* **Material for this task**
^^^^^^^^

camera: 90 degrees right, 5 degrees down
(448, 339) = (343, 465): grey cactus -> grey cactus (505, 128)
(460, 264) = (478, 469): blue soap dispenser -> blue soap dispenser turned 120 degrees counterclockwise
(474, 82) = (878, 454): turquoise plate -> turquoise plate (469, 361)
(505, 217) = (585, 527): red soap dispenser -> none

^^^^^^^^

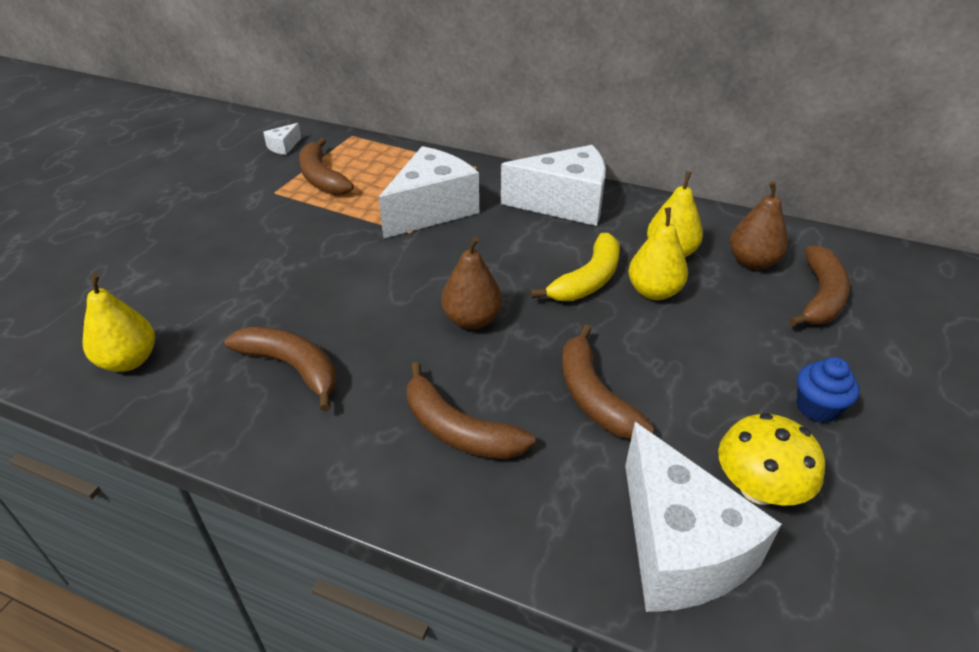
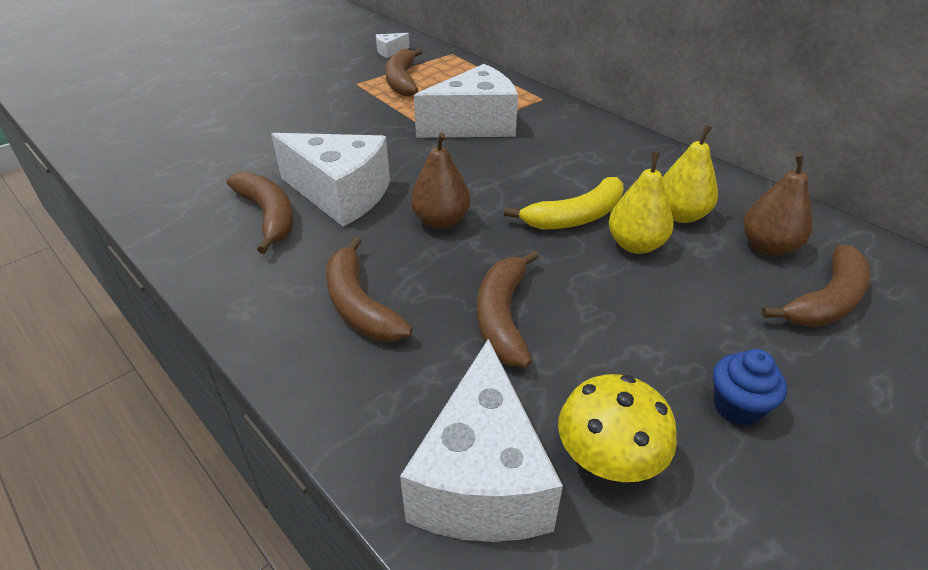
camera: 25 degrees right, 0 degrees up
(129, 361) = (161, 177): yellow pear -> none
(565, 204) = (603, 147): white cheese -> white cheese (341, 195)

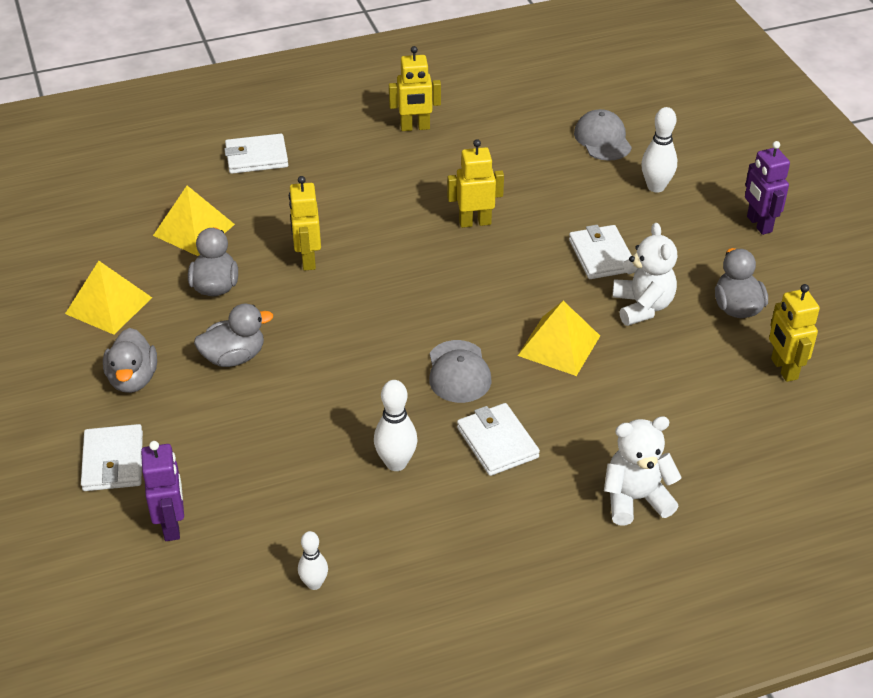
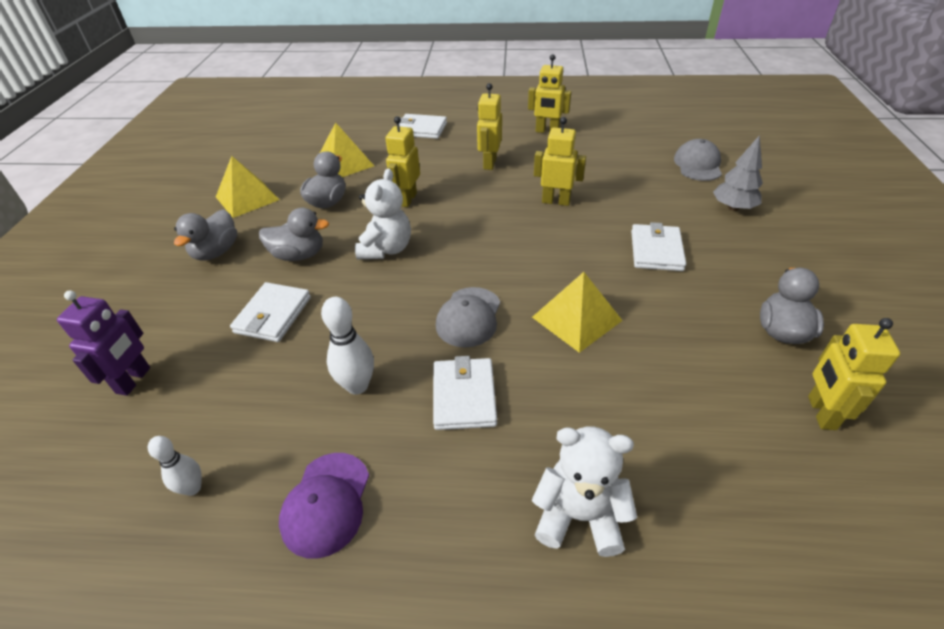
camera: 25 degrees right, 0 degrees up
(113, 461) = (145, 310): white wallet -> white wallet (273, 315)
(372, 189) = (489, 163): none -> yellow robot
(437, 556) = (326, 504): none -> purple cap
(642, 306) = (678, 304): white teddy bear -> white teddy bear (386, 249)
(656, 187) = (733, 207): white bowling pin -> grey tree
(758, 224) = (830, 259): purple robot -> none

^^^^^^^^

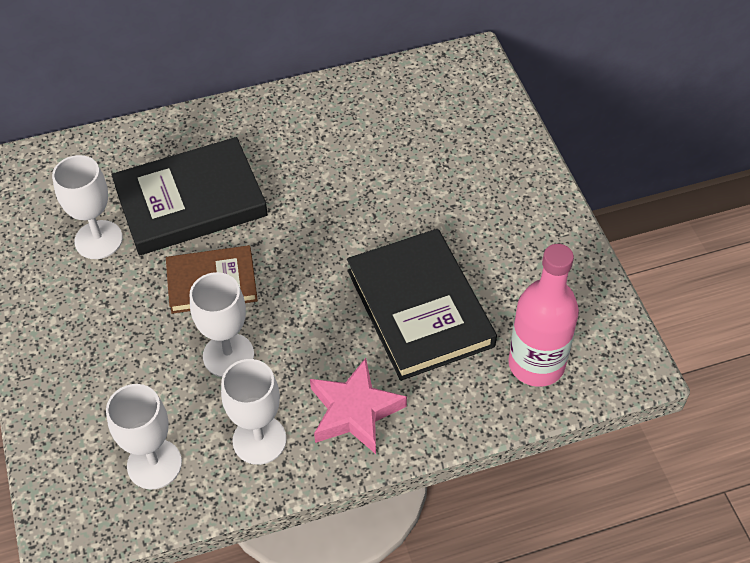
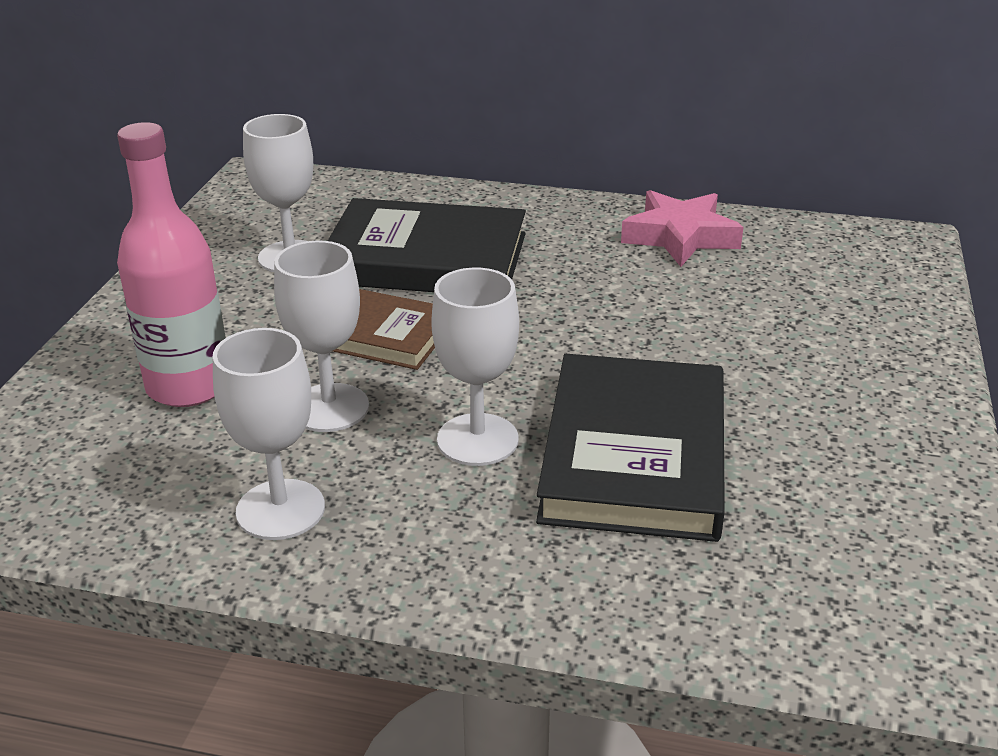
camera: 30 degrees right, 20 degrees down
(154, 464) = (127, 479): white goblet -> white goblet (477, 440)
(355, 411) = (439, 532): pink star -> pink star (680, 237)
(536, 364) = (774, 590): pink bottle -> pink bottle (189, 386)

^^^^^^^^

* **Work instructions**
Of all the entries above, repeat only the lines from the line that has "(437, 556) = (326, 504): none -> purple cap" to the line that has "(758, 224) = (830, 259): purple robot -> none", both lines included, exactly.

* **Exercise solution**
(437, 556) = (326, 504): none -> purple cap
(642, 306) = (678, 304): white teddy bear -> white teddy bear (386, 249)
(656, 187) = (733, 207): white bowling pin -> grey tree
(758, 224) = (830, 259): purple robot -> none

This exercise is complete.